- **What you have to do**:
Beginning at whichever line contains "(576, 400) = (528, 491): yellow", reproduce each line of the records below word for word, ending with the last, and add nothing.

□ □ □ □ □ □ □

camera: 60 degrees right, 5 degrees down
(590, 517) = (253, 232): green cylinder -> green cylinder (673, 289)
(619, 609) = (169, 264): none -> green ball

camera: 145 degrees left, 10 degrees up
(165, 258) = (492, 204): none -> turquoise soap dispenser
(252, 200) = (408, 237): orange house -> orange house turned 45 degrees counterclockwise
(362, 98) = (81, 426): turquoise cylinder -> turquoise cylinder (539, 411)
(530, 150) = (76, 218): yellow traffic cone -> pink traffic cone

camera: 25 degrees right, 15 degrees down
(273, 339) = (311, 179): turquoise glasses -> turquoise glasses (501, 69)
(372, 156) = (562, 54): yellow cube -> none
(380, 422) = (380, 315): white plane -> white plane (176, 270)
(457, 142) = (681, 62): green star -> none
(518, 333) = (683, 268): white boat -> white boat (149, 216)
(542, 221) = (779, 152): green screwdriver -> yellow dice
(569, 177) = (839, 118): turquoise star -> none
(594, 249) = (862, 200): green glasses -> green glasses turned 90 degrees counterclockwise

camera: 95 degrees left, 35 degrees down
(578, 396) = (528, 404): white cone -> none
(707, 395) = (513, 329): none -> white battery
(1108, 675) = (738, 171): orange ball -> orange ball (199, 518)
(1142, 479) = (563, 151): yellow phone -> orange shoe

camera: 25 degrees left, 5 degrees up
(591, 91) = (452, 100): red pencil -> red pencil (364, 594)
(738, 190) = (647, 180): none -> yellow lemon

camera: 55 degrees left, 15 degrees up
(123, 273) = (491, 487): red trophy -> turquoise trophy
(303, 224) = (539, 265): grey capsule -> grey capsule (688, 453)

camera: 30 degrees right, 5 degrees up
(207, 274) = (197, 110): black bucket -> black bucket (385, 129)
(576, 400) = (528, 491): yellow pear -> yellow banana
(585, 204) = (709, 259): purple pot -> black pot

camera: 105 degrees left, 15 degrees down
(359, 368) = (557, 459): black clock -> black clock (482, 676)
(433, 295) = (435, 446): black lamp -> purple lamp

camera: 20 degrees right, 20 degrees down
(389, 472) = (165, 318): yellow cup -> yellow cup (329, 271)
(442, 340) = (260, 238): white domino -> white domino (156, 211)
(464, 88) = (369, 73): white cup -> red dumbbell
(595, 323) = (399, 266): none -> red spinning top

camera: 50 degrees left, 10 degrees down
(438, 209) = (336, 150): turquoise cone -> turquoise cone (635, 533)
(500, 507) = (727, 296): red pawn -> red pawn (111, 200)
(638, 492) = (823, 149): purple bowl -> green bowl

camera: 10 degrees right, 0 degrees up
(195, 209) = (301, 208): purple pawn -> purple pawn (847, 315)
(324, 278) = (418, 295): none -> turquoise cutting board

□ □ □ □ □ □ □

- **Answer section**:
(576, 400) = (528, 491): yellow pear -> yellow banana
(585, 204) = (709, 259): purple pot -> black pot

camera: 105 degrees left, 15 degrees down
(359, 368) = (557, 459): black clock -> black clock (482, 676)
(433, 295) = (435, 446): black lamp -> purple lamp

camera: 20 degrees right, 20 degrees down
(389, 472) = (165, 318): yellow cup -> yellow cup (329, 271)
(442, 340) = (260, 238): white domino -> white domino (156, 211)
(464, 88) = (369, 73): white cup -> red dumbbell
(595, 323) = (399, 266): none -> red spinning top

camera: 50 degrees left, 10 degrees down
(438, 209) = (336, 150): turquoise cone -> turquoise cone (635, 533)
(500, 507) = (727, 296): red pawn -> red pawn (111, 200)
(638, 492) = (823, 149): purple bowl -> green bowl

camera: 10 degrees right, 0 degrees up
(195, 209) = (301, 208): purple pawn -> purple pawn (847, 315)
(324, 278) = (418, 295): none -> turquoise cutting board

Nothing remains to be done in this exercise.